## Problem statement
Please return every line in the entries below with the word "boat" in it.

BEGIN

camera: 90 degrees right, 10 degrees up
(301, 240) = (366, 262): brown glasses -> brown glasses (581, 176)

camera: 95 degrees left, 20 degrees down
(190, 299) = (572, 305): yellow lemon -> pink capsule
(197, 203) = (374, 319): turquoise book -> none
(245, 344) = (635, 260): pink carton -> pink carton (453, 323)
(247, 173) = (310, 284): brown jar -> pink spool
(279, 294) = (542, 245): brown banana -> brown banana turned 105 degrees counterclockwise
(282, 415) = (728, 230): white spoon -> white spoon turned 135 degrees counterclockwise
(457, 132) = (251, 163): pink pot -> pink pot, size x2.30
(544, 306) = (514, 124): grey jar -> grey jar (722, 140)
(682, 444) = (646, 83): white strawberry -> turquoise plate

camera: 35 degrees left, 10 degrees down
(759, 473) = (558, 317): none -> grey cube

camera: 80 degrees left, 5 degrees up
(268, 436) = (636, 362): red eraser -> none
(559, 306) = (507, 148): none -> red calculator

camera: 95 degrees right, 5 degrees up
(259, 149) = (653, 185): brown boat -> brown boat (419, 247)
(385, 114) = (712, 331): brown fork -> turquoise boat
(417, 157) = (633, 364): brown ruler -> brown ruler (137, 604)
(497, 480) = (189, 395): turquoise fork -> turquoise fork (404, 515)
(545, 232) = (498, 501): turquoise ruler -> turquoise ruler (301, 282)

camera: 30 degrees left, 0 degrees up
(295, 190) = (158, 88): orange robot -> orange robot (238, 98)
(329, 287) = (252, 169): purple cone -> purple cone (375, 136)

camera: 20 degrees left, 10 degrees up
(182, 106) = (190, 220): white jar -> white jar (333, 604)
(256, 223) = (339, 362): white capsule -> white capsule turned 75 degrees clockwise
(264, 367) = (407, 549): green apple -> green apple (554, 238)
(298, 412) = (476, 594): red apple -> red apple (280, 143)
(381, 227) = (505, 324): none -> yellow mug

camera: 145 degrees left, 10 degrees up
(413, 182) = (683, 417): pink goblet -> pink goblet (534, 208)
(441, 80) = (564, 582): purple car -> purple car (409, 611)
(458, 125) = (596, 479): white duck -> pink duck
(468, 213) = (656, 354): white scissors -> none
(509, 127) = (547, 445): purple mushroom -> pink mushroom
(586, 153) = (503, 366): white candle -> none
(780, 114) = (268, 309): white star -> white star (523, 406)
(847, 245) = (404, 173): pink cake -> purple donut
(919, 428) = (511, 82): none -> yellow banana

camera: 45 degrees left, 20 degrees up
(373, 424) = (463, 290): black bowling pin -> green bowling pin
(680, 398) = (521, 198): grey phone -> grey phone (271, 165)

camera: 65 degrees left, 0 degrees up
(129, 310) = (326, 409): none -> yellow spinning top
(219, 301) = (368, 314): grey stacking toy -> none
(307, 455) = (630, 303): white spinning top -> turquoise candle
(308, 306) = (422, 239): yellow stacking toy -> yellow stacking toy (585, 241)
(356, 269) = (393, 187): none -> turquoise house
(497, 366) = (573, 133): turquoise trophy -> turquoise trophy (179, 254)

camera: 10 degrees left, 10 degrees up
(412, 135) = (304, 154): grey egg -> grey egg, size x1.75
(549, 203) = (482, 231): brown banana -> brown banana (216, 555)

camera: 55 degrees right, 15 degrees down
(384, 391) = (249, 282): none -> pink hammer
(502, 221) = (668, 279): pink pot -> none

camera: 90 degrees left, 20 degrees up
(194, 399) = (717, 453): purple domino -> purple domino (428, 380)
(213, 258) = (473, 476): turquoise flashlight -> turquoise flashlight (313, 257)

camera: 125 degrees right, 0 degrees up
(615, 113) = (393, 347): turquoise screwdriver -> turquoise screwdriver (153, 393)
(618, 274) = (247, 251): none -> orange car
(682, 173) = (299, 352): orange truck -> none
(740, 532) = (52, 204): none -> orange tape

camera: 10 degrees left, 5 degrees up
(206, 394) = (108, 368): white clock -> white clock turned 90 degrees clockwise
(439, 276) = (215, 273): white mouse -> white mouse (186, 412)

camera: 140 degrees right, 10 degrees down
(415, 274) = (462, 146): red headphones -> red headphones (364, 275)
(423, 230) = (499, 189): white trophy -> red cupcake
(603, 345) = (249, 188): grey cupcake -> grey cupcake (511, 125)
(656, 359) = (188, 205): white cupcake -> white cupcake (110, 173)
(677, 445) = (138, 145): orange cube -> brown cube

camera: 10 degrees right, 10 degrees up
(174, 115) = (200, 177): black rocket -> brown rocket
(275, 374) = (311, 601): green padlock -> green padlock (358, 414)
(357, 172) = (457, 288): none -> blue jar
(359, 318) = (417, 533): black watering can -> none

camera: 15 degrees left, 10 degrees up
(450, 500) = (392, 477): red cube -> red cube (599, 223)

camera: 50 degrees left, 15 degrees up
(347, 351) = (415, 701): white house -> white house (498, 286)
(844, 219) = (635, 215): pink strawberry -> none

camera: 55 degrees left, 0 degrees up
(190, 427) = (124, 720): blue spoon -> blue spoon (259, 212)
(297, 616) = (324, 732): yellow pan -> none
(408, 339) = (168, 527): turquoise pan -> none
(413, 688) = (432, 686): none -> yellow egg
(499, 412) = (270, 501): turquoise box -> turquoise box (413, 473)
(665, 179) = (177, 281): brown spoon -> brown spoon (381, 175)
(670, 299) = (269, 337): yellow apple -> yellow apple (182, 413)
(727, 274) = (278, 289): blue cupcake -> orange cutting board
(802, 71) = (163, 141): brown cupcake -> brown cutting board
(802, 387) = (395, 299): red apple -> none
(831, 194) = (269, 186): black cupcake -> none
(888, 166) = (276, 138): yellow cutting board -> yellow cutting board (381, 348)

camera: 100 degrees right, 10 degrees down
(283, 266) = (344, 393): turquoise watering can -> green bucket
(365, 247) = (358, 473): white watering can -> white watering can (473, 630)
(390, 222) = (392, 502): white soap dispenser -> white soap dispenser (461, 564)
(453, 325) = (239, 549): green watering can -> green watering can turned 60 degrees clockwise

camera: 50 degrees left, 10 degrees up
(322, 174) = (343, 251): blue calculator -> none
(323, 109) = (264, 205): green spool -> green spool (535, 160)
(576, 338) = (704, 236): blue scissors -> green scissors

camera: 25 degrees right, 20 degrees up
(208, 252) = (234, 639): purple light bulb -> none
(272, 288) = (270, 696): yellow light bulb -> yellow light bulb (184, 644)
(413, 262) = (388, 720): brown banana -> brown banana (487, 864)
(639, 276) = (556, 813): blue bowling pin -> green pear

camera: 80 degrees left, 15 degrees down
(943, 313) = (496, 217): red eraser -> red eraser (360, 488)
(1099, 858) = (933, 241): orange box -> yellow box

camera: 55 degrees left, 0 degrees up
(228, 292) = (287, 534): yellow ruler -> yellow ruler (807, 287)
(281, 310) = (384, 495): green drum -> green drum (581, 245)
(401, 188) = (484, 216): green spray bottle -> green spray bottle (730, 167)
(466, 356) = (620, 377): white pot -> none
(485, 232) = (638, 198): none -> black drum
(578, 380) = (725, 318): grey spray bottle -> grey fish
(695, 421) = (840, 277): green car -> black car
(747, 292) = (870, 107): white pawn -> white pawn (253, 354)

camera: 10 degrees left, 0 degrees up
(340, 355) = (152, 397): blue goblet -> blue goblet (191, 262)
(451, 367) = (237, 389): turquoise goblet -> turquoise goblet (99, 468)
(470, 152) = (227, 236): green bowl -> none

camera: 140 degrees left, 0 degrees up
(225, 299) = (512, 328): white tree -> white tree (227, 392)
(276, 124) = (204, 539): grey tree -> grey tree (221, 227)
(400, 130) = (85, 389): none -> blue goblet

END

## Result of the task
(259, 149) = (653, 185): brown boat -> brown boat (419, 247)
(385, 114) = (712, 331): brown fork -> turquoise boat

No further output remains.